> [Description of the task]: Retype the whole listing verbatim and keep the pictures out of it.

> [Recorded information]:

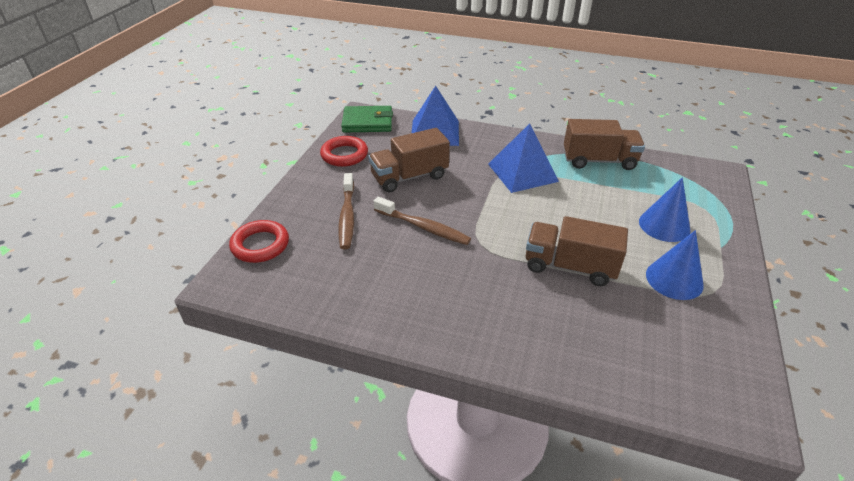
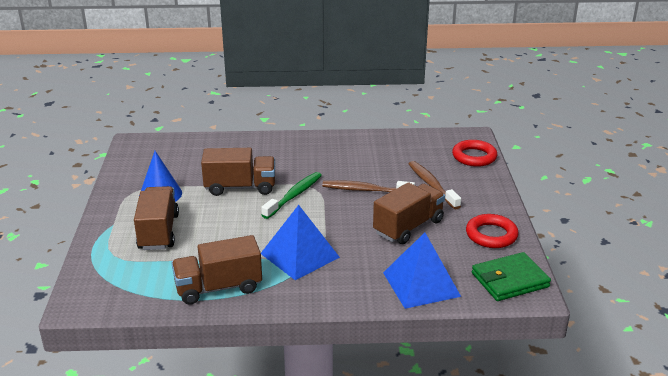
camera: 160 degrees right, 10 degrees down
(507, 238) = (294, 195): none -> green toothbrush
(664, 225) = (159, 232): blue cone -> brown truck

> [Your solution]:
camera: 160 degrees right, 10 degrees down
(507, 238) = (294, 195): none -> green toothbrush
(664, 225) = (159, 232): blue cone -> brown truck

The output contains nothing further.